■ Supplied entries ■
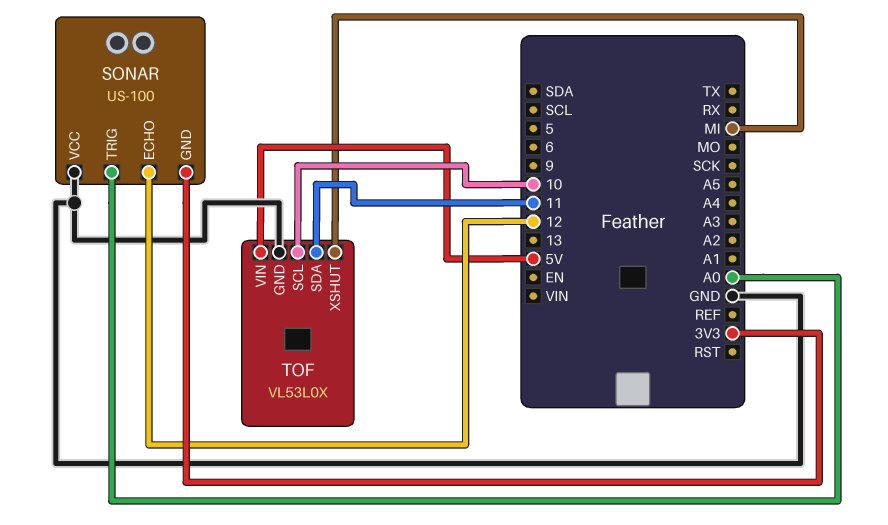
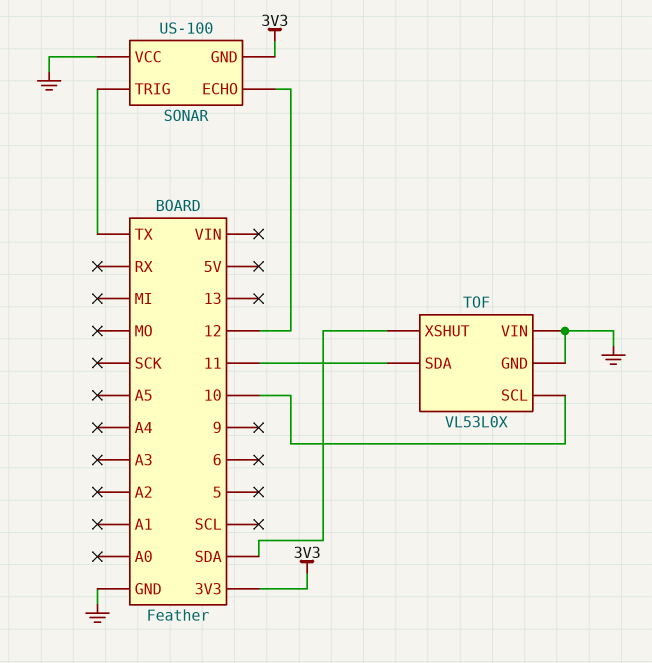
SONAR pin TRIG: A0 -> TX
TOF pin VIN: 5V -> GND
TOF pin XSHUT: MI -> SDA

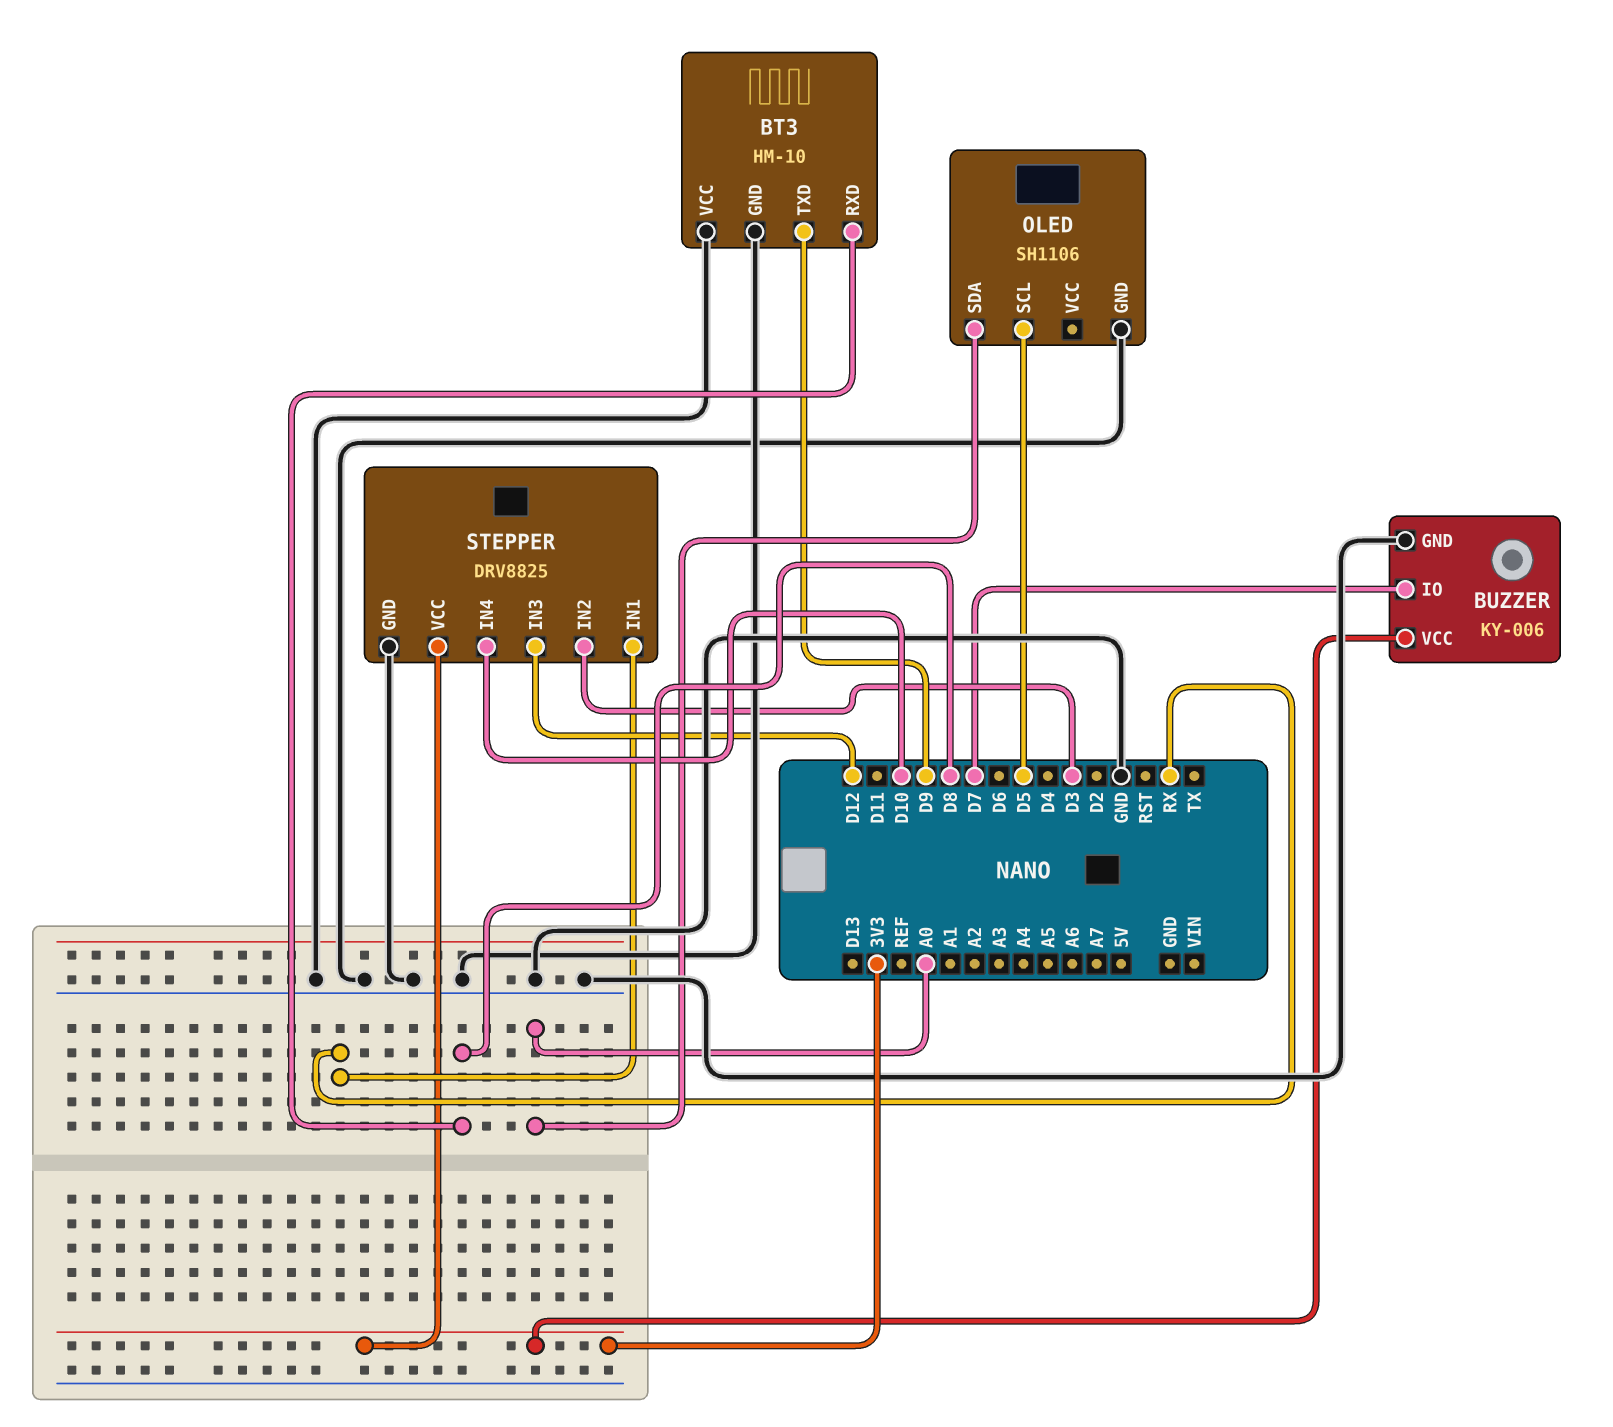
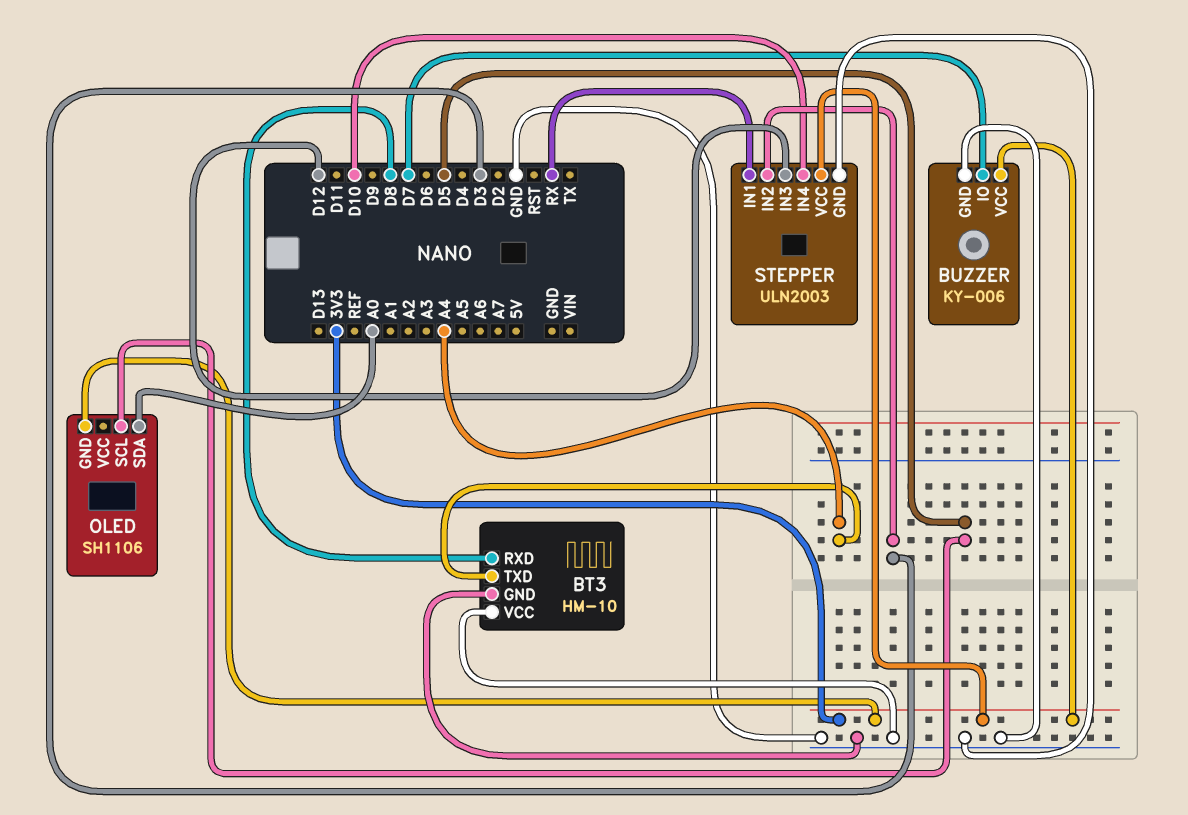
BT3 pin TXD: D9 -> A4
OLED pin GND: GND -> 3V3
STEPPER: DRV8825 -> ULN2003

■ Required work ■
Please make an exact copy of the records, leaving out any picture.

■ Output ■
SONAR pin TRIG: A0 -> TX
TOF pin VIN: 5V -> GND
TOF pin XSHUT: MI -> SDA

BT3 pin TXD: D9 -> A4
OLED pin GND: GND -> 3V3
STEPPER: DRV8825 -> ULN2003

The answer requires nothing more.